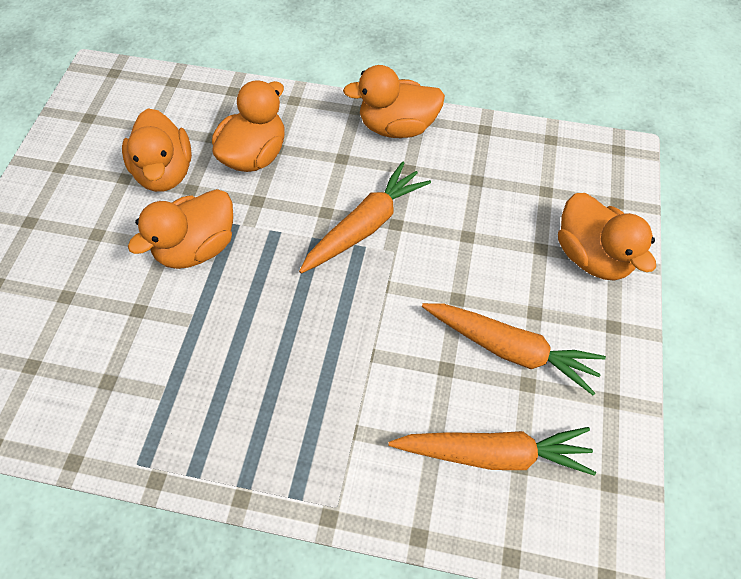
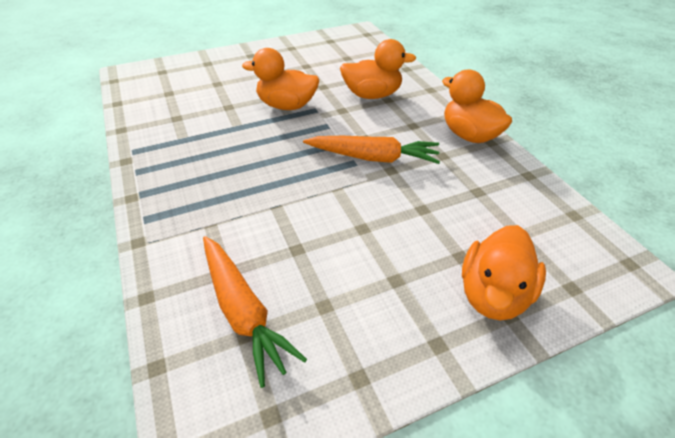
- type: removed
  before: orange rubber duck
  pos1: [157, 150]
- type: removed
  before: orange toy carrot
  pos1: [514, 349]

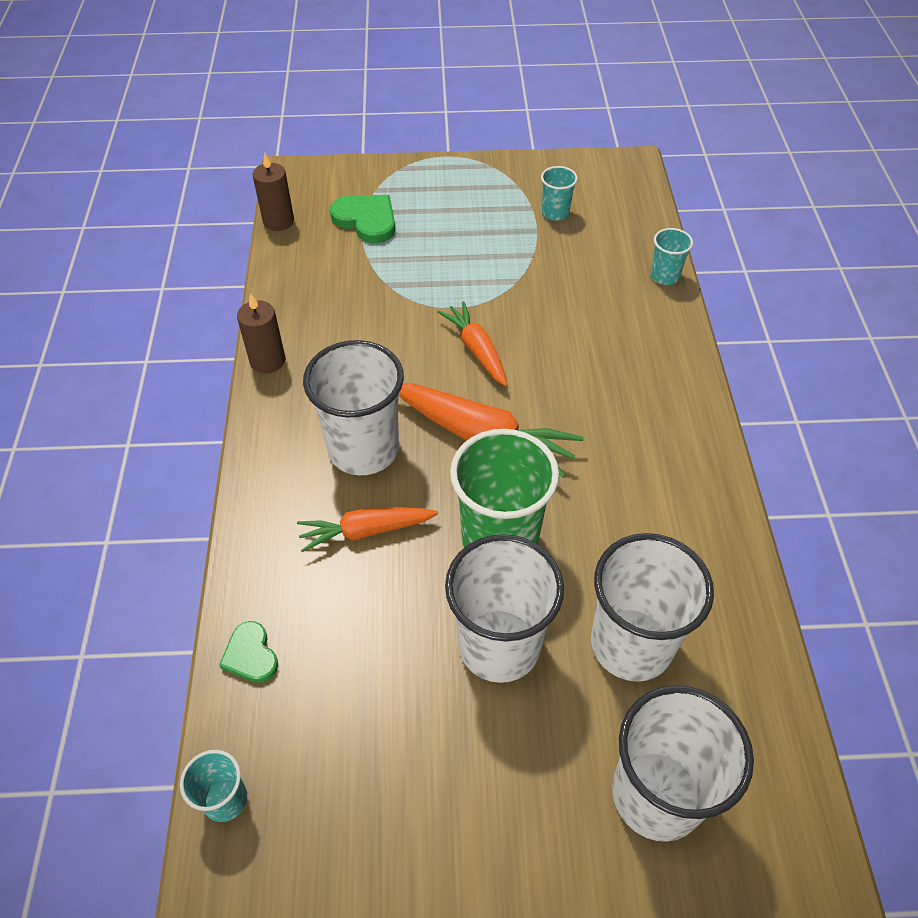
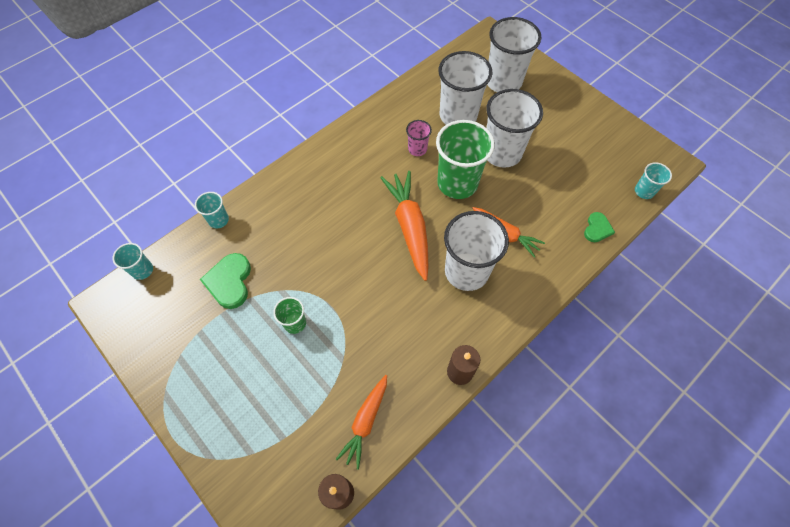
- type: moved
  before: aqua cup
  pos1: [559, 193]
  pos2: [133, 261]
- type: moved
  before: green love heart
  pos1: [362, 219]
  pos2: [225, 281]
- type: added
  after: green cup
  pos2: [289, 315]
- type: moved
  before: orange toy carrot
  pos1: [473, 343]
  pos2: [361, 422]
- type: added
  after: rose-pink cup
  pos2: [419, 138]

◇ ◇ ◇

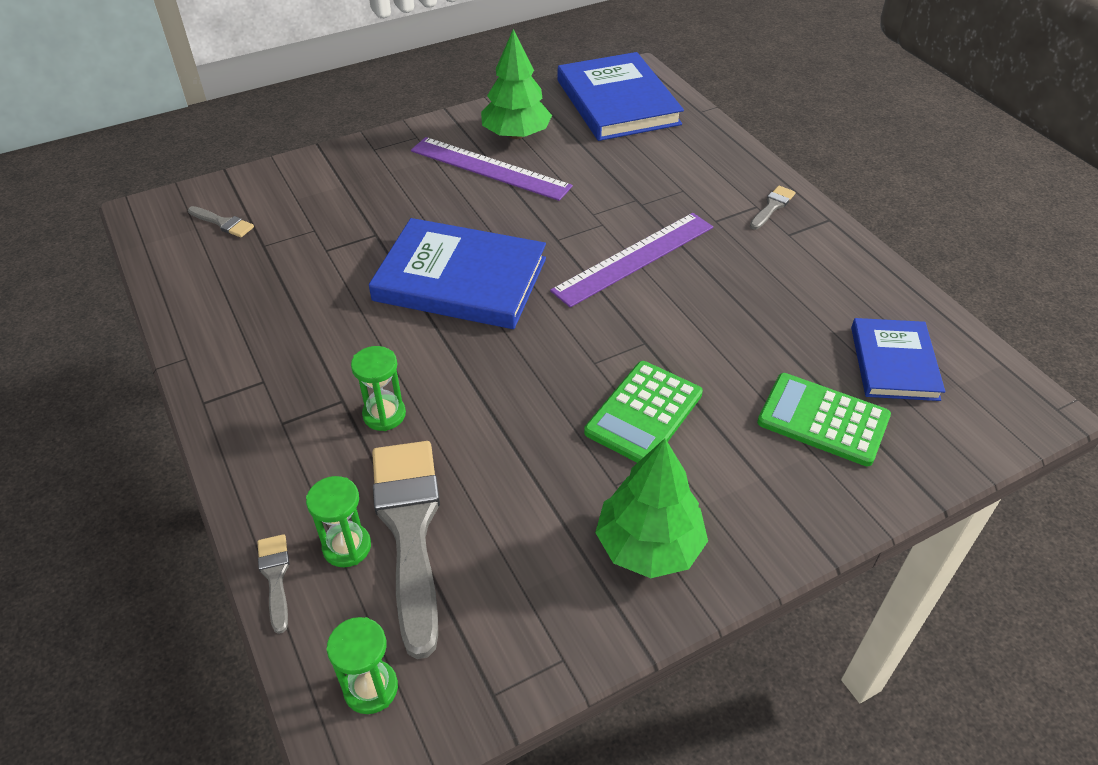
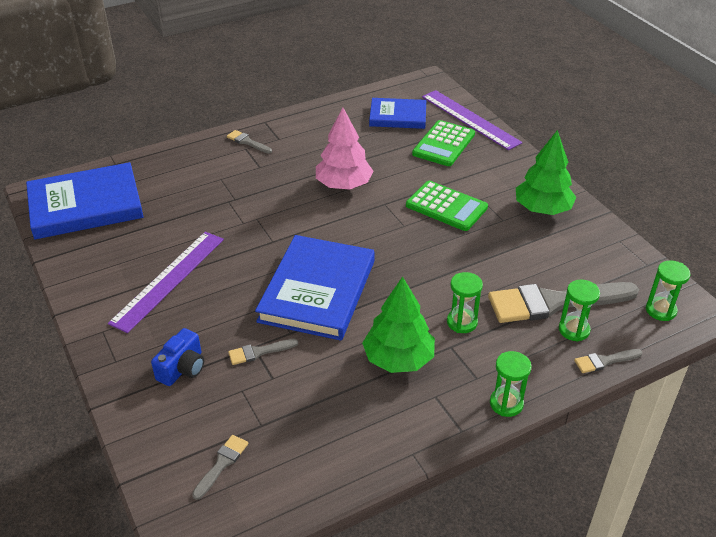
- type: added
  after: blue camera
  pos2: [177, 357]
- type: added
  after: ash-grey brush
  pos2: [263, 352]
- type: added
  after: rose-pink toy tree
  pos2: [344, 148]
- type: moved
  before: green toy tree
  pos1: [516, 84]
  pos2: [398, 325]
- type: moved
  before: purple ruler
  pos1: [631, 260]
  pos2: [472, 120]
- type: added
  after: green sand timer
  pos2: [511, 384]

◇ ◇ ◇

ASSIGNMENT:
Looking at the entries, state how many lines hold the string "rose", with the number as the sole reply.

ANSWER FOR THE TASK:
2